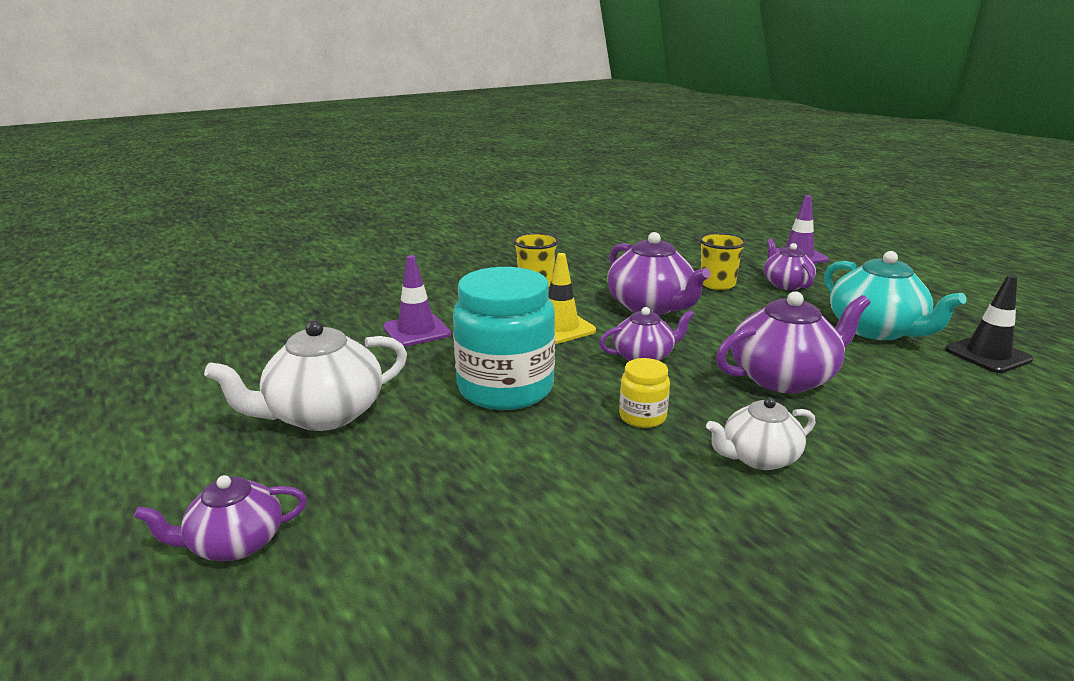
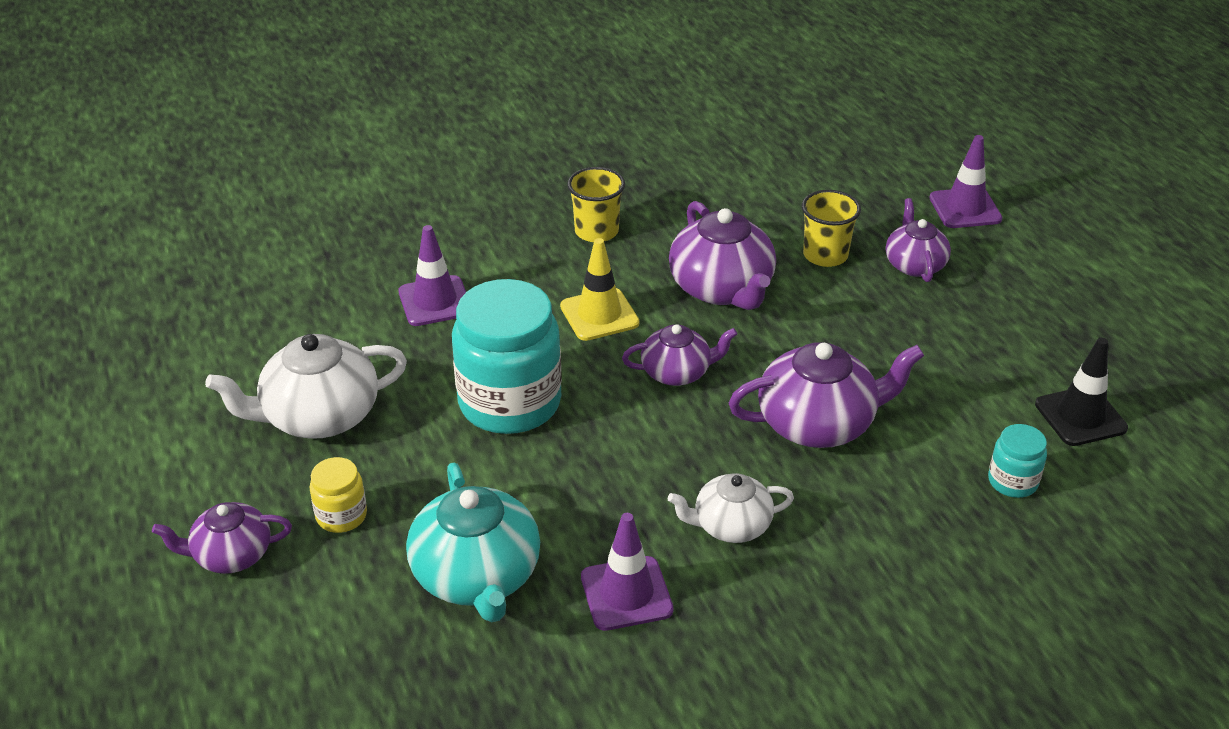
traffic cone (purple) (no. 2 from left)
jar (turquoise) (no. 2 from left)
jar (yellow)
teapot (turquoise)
* * *
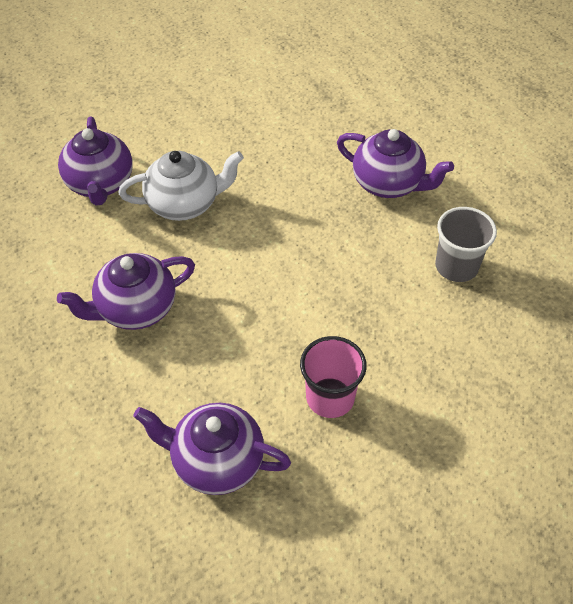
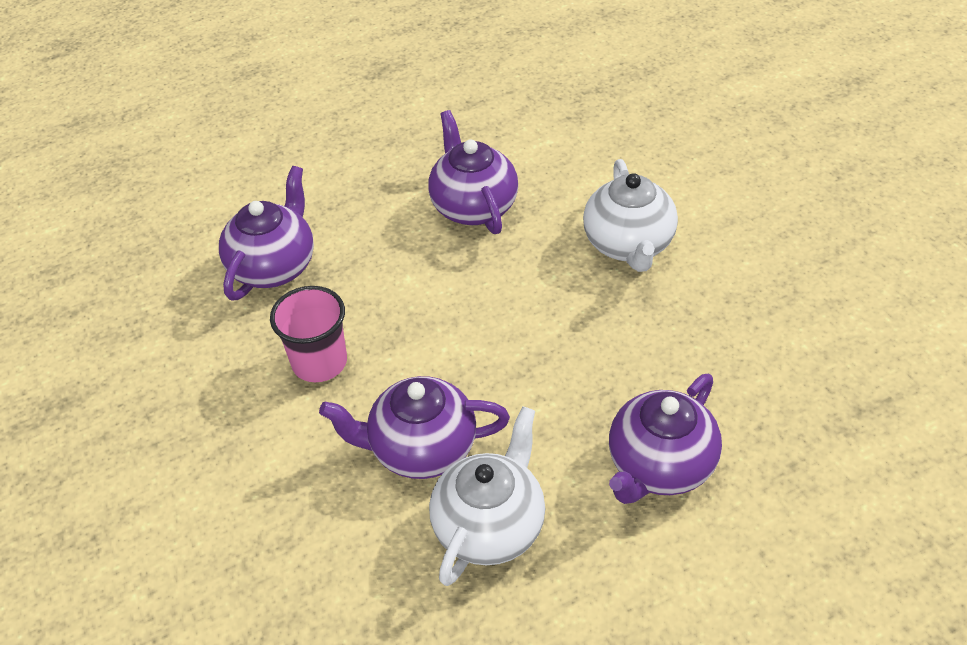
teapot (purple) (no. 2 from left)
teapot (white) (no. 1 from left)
--
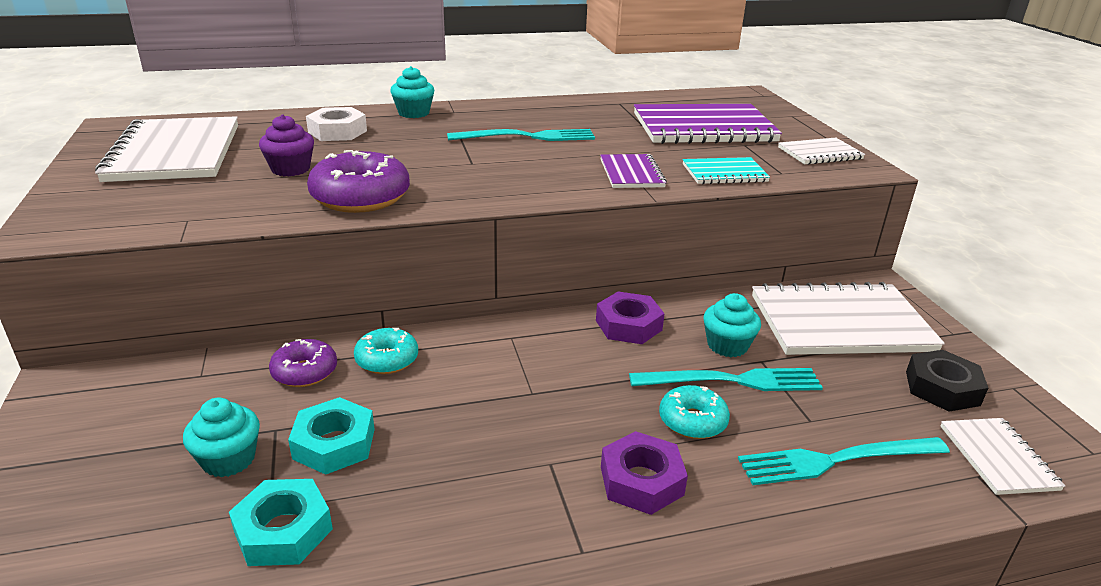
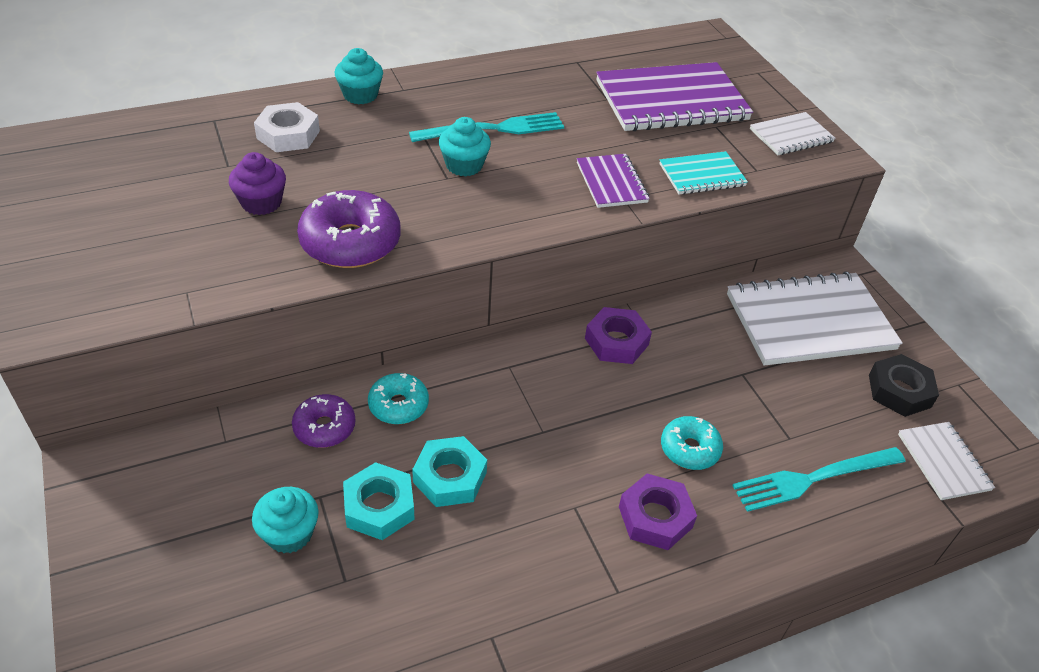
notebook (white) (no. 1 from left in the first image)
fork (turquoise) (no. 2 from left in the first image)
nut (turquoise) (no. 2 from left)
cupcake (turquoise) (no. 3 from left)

## REQUIREMENT
In the listing above, find the line with "traffic cone (purple) (no. 2 from left)" and the line with "teapot (turquoise)"; output exactly those lines and all lines between them.

## ANSWER SPACE
traffic cone (purple) (no. 2 from left)
jar (turquoise) (no. 2 from left)
jar (yellow)
teapot (turquoise)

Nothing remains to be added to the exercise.